*YOUR INSTRUCTIONS*.
Needed from the data below: every line from the one with "U2: AND (in D0, in D3, out Y4) -> none" up to and including the one with "U27: NOT (in", repeated exactly and with nothing else.

*DATA SHOWN*.

----

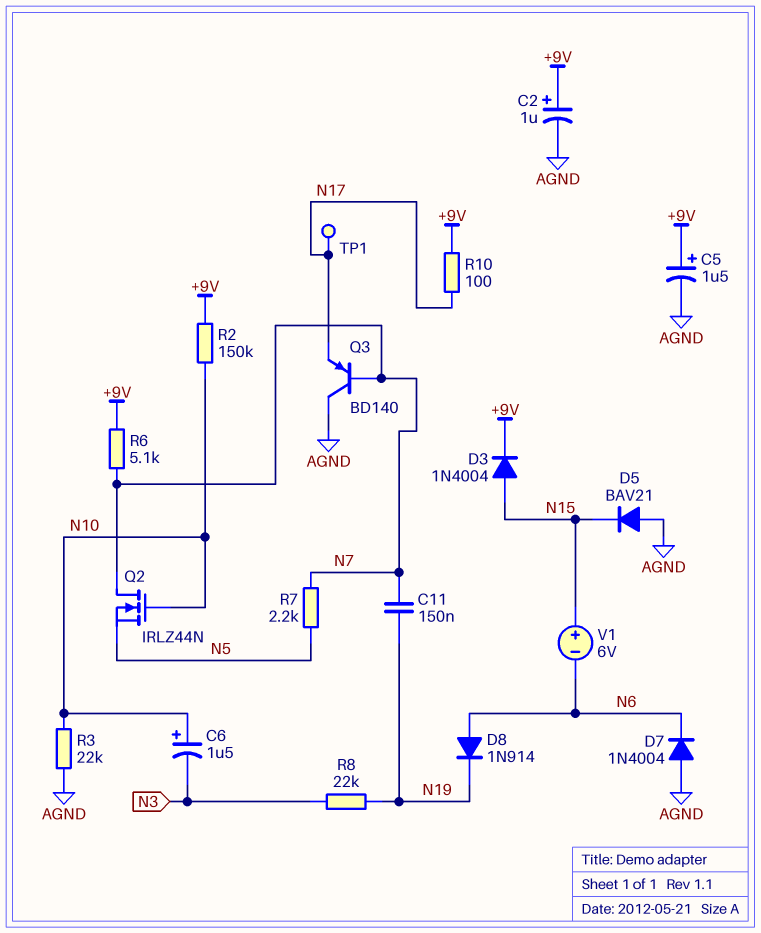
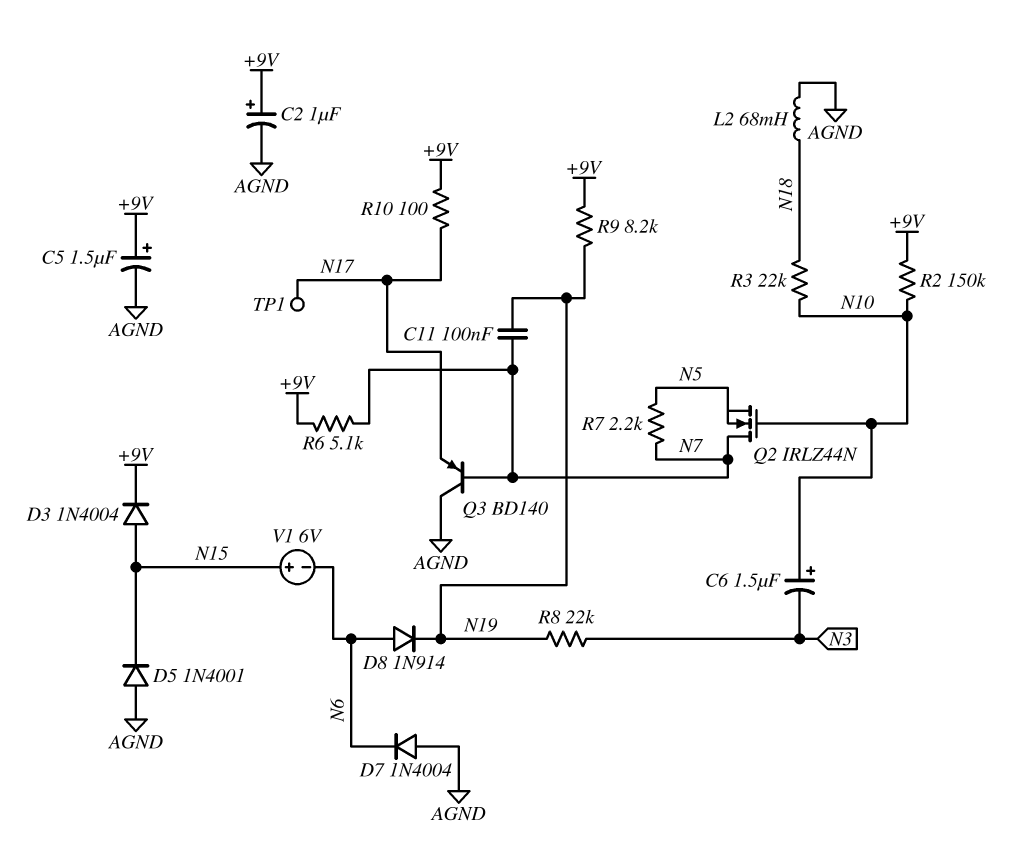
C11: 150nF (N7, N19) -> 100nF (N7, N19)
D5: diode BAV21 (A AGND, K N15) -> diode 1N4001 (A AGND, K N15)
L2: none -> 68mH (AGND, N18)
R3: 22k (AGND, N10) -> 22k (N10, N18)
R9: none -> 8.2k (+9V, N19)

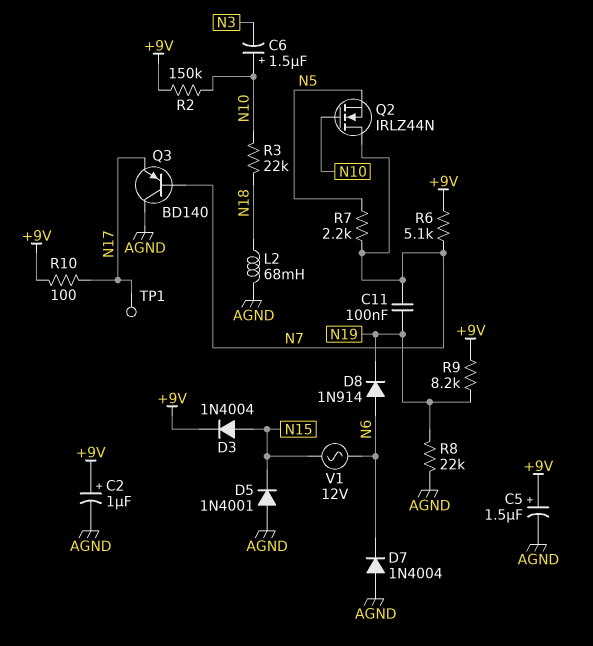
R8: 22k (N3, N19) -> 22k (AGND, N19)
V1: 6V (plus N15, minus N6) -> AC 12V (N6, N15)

----

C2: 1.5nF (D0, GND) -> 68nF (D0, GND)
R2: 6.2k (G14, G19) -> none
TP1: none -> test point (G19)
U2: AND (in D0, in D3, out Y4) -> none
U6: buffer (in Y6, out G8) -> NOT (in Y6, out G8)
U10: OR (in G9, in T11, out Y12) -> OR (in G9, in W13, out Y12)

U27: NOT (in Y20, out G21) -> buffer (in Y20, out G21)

----

*YOUR SOLUTION*.
U2: AND (in D0, in D3, out Y4) -> none
U6: buffer (in Y6, out G8) -> NOT (in Y6, out G8)
U10: OR (in G9, in T11, out Y12) -> OR (in G9, in W13, out Y12)

U27: NOT (in Y20, out G21) -> buffer (in Y20, out G21)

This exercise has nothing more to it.